● **Exercise prompt**
For the listing below, print exactly the lines from the line with "lime slope F4:H4" to the line with "pink plate J8 level 1 -> none", both included, and nothing beyond them.

● **Extracted data**
--*--
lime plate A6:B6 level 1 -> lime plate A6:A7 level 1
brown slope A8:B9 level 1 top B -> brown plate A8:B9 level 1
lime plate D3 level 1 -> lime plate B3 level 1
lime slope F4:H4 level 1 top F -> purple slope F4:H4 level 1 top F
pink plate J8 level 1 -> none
--*--
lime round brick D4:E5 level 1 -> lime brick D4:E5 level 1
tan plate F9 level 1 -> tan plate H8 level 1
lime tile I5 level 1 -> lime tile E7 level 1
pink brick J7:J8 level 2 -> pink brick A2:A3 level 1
--*--
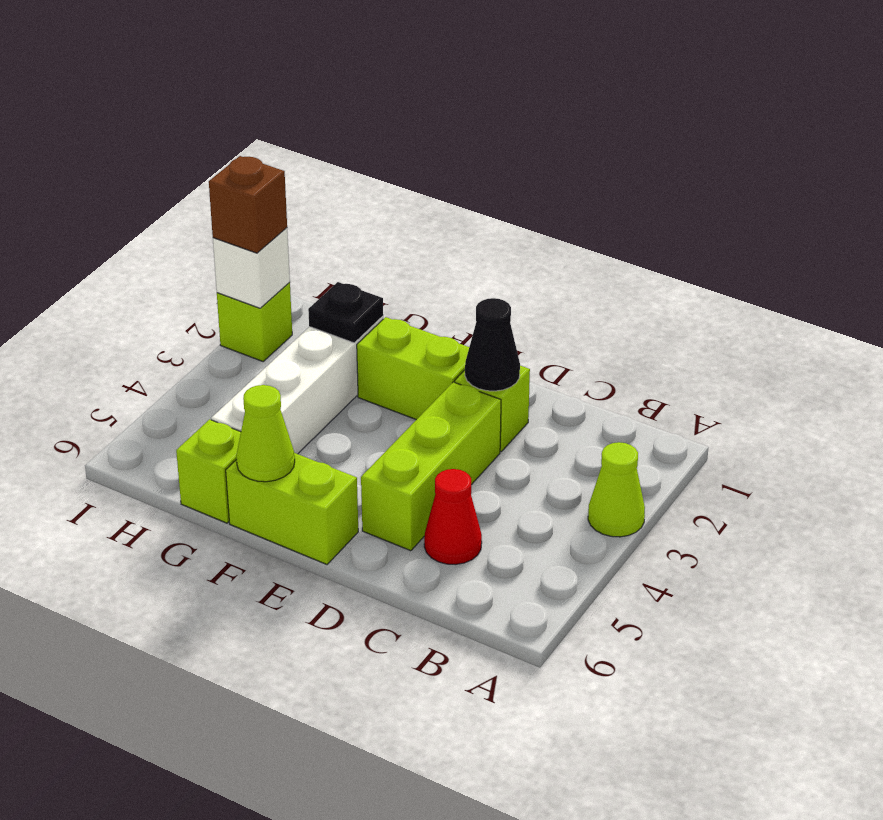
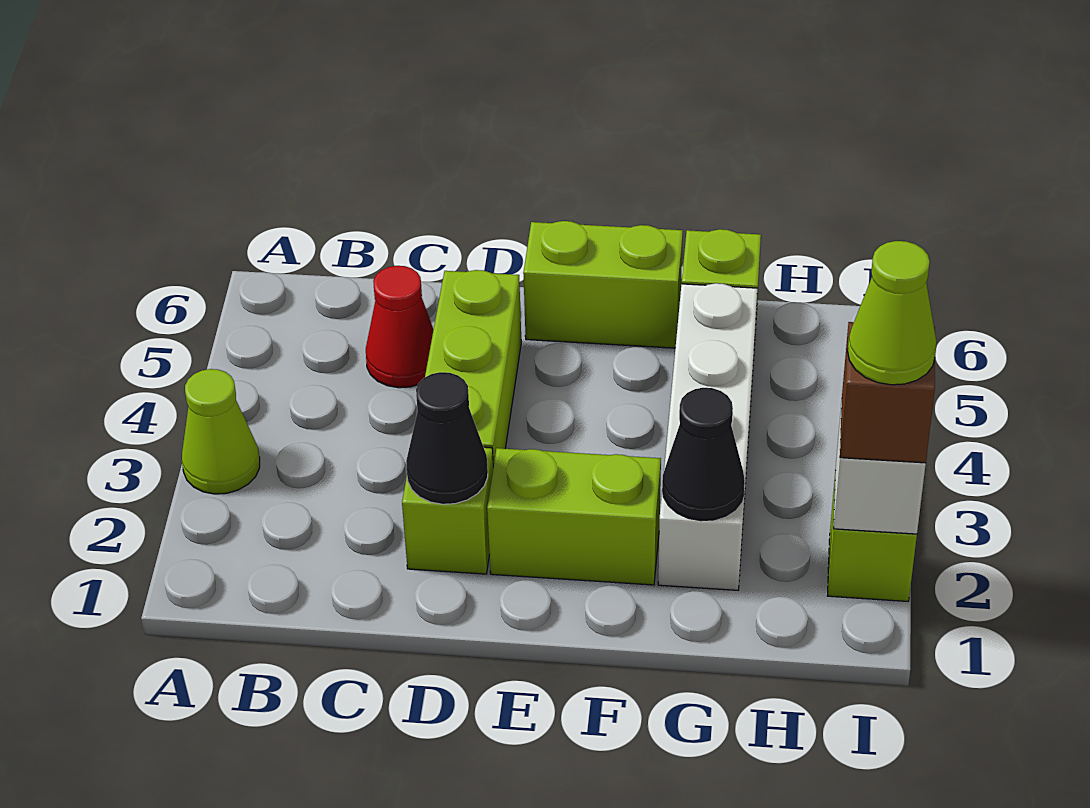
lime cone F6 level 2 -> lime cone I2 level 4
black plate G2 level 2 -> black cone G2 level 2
--*--
● **Solution to this task**
lime slope F4:H4 level 1 top F -> purple slope F4:H4 level 1 top F
pink plate J8 level 1 -> none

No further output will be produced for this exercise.